_YOUR OBJECTIVE_.
Output each record verbatim, with pictures left out.

_RECORDS FOR THE TASK_.
╔══
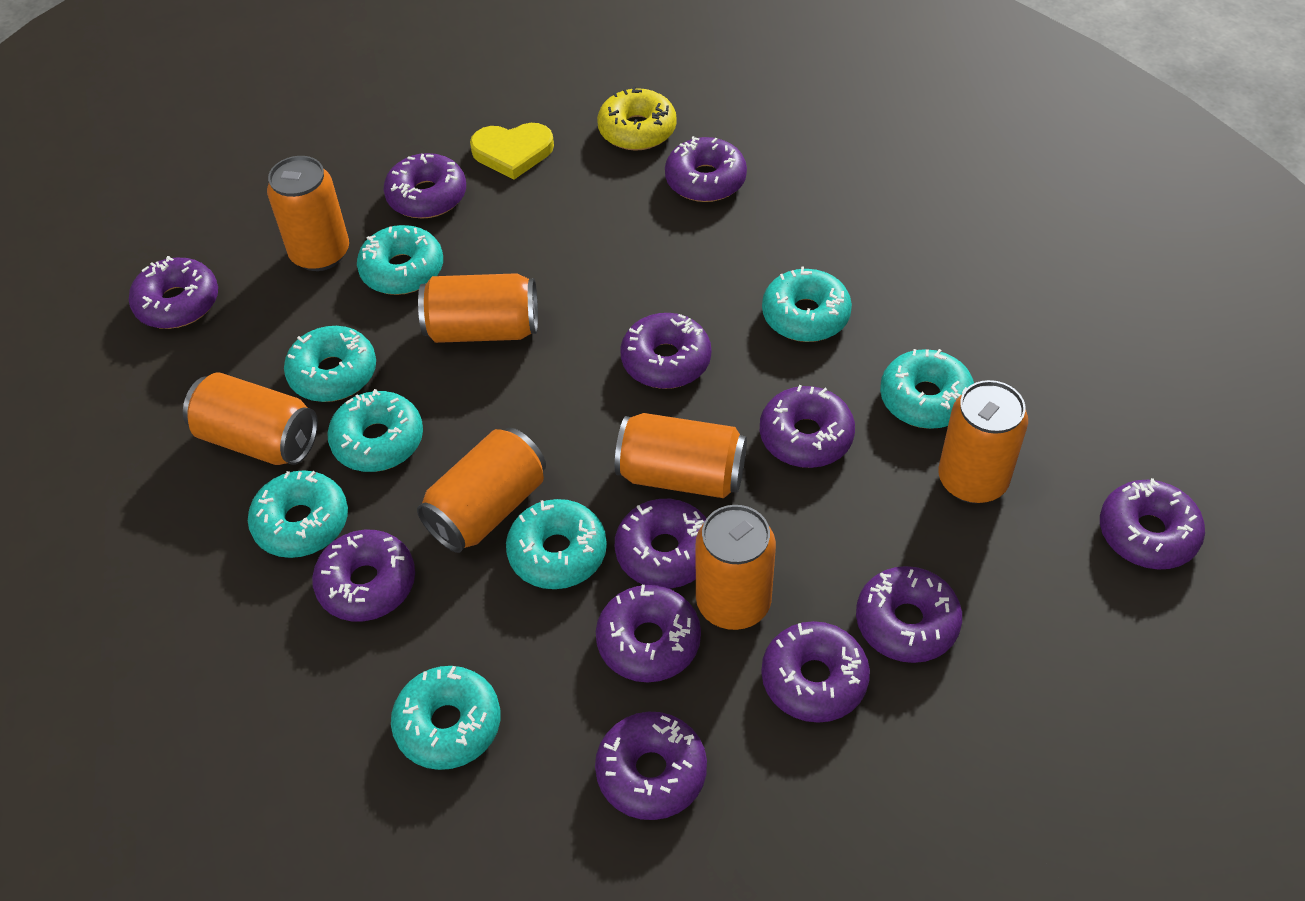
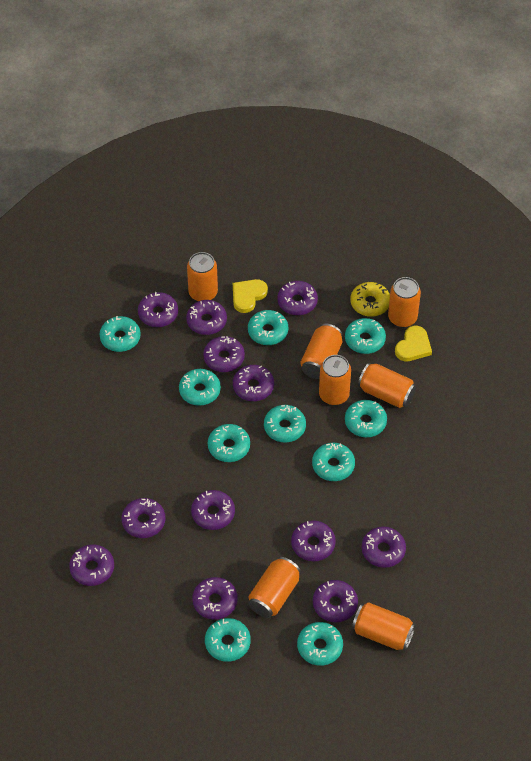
turquoise donut: 8 -> 10
yellow heart: 1 -> 2

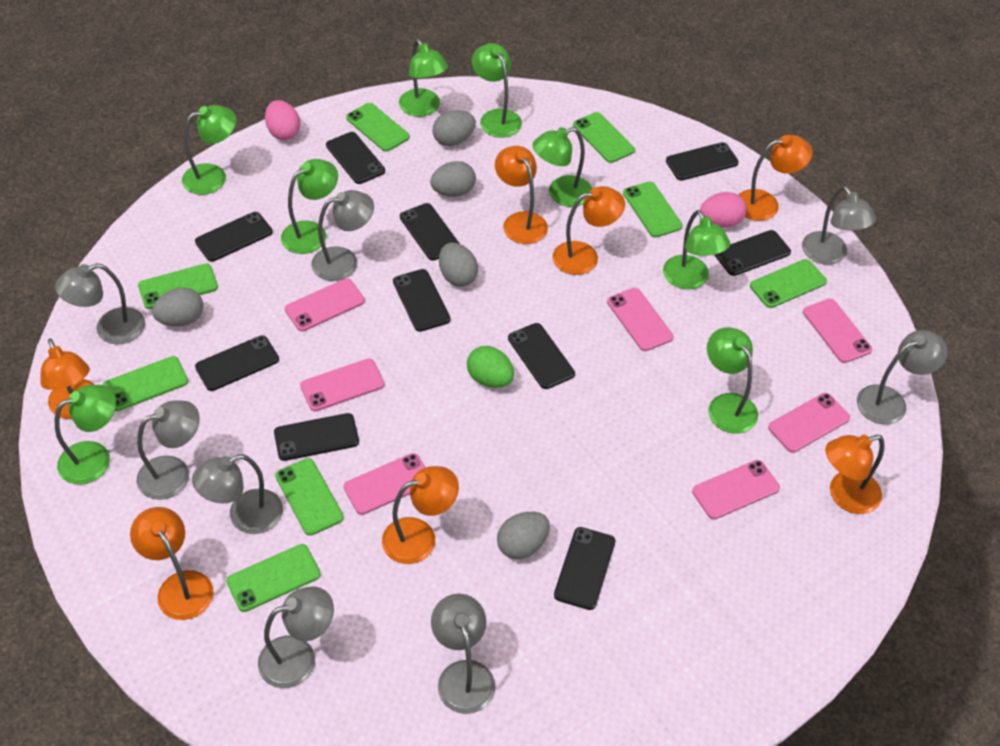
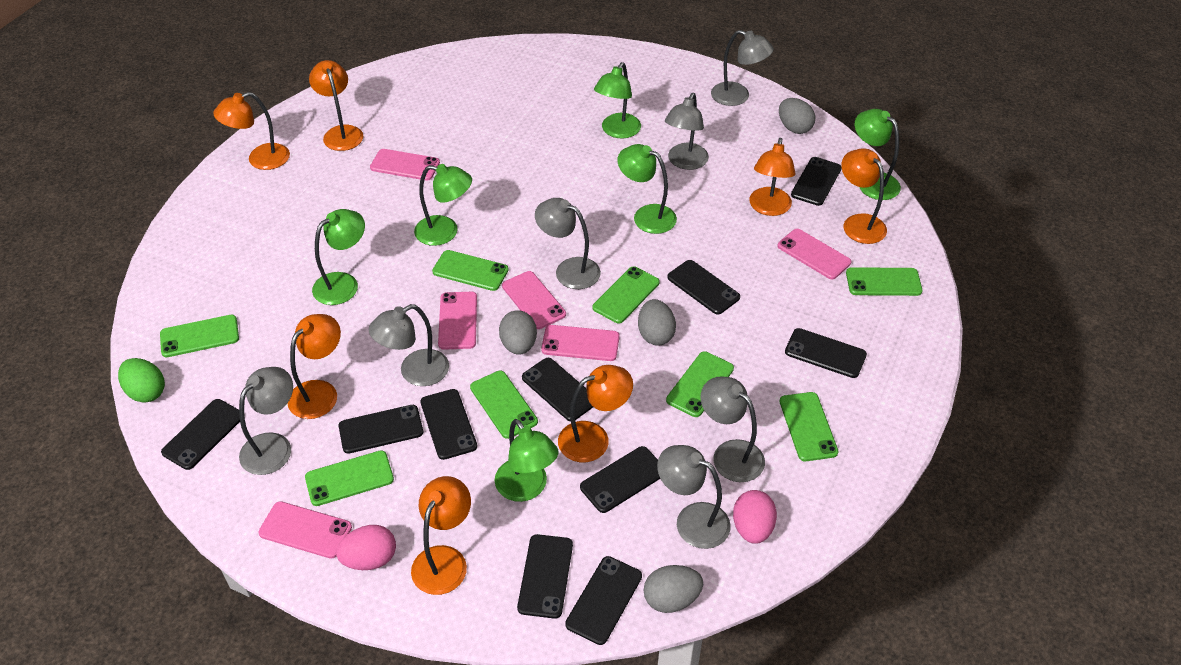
green lamp: 8 -> 6
grey egg: 5 -> 4
grey lamp: 8 -> 7
pink phone: 7 -> 6

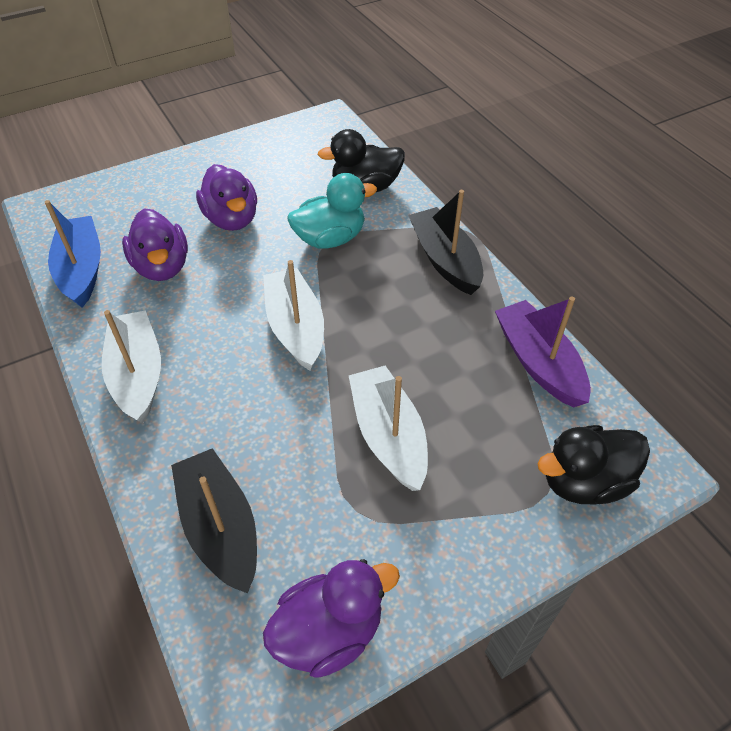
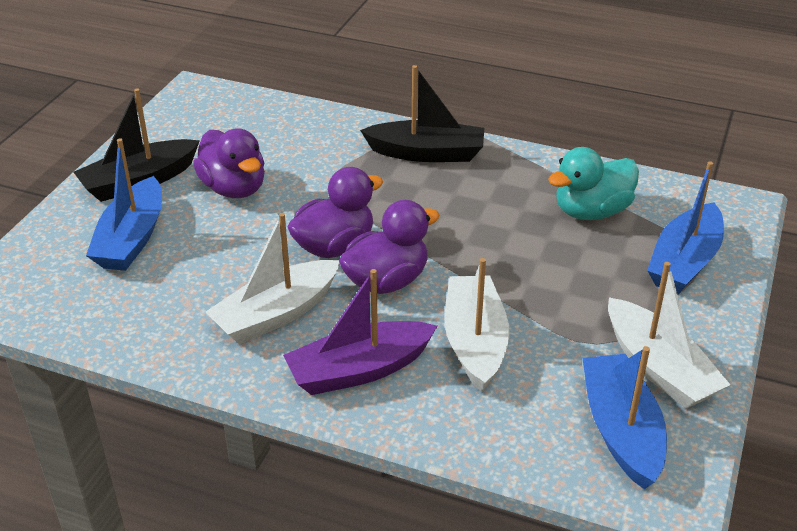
black duck: 2 -> 0
blue boat: 1 -> 3

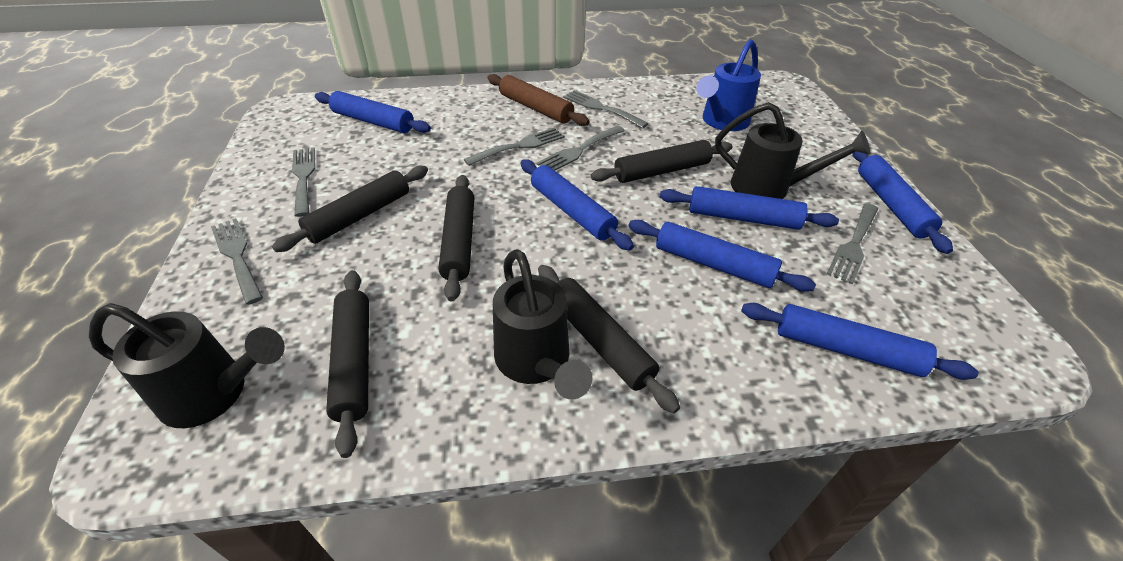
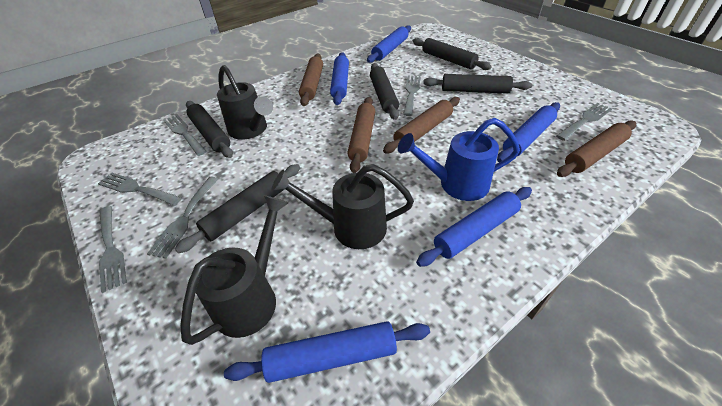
blue rolling pin: 6 -> 5
brown rolling pin: 1 -> 4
╚══
_TASK ANSWER_.
turquoise donut: 8 -> 10
yellow heart: 1 -> 2

green lamp: 8 -> 6
grey egg: 5 -> 4
grey lamp: 8 -> 7
pink phone: 7 -> 6

black duck: 2 -> 0
blue boat: 1 -> 3

blue rolling pin: 6 -> 5
brown rolling pin: 1 -> 4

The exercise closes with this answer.